> _DATA FOR THIS TASK_
━━━━

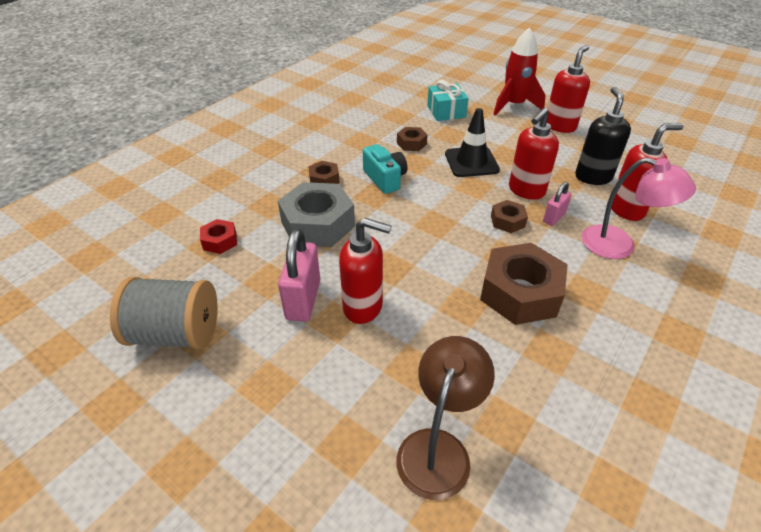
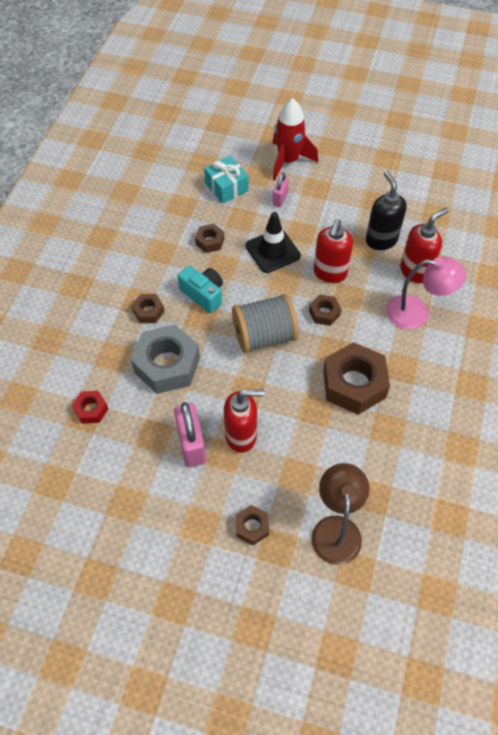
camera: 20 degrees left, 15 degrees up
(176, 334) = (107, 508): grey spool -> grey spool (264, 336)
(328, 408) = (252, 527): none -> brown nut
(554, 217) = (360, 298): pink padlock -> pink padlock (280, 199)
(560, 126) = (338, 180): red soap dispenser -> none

━━━━

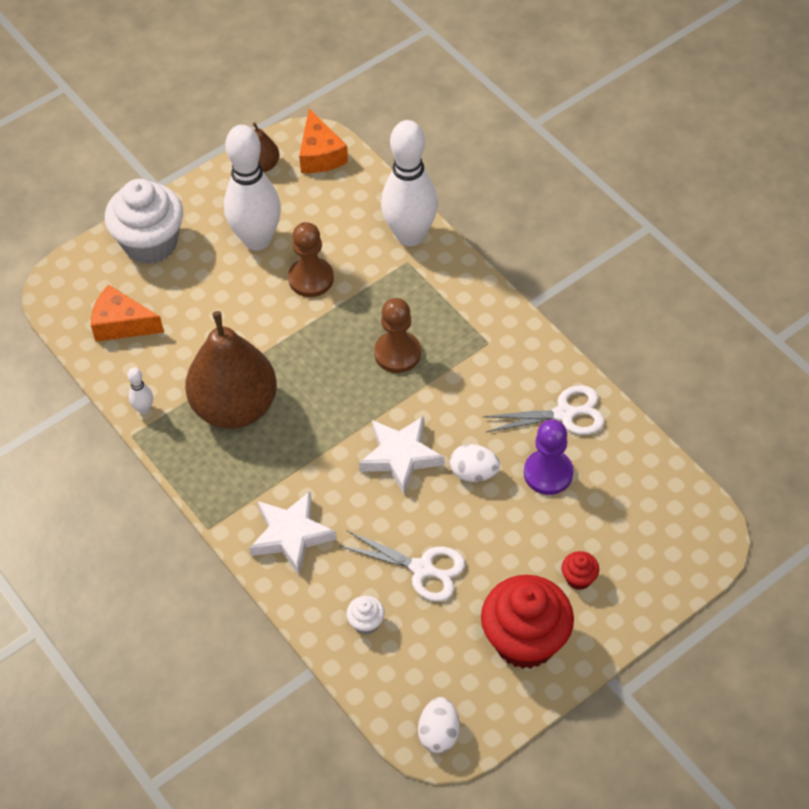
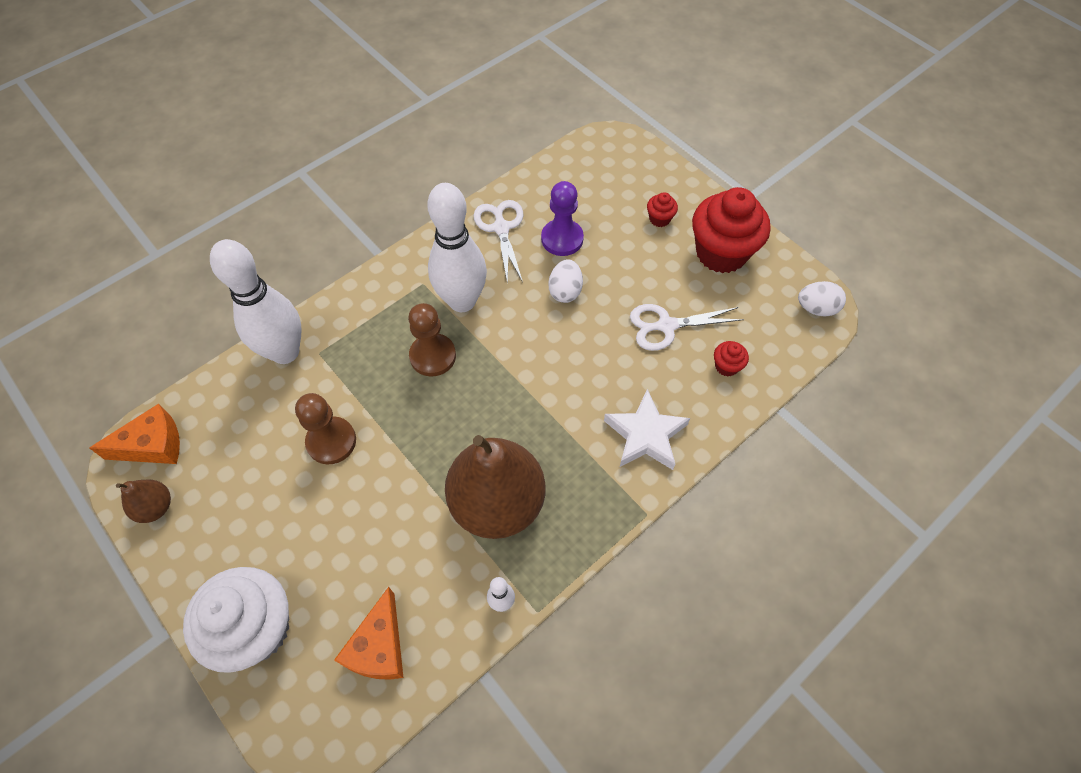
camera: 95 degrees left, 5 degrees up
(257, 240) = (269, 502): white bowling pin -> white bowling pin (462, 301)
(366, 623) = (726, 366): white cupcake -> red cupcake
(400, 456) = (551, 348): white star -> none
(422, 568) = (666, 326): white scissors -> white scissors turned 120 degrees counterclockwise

━━━━

> _INSTRUCTIONS FOR THE TASK_
Output only an exact transcription of the lines above from the one with "camera: 20 degrees left, 15 degrees up" up to and including the one with "(560, 126) = (338, 180): red".

> _ANSWER AREA_
camera: 20 degrees left, 15 degrees up
(176, 334) = (107, 508): grey spool -> grey spool (264, 336)
(328, 408) = (252, 527): none -> brown nut
(554, 217) = (360, 298): pink padlock -> pink padlock (280, 199)
(560, 126) = (338, 180): red soap dispenser -> none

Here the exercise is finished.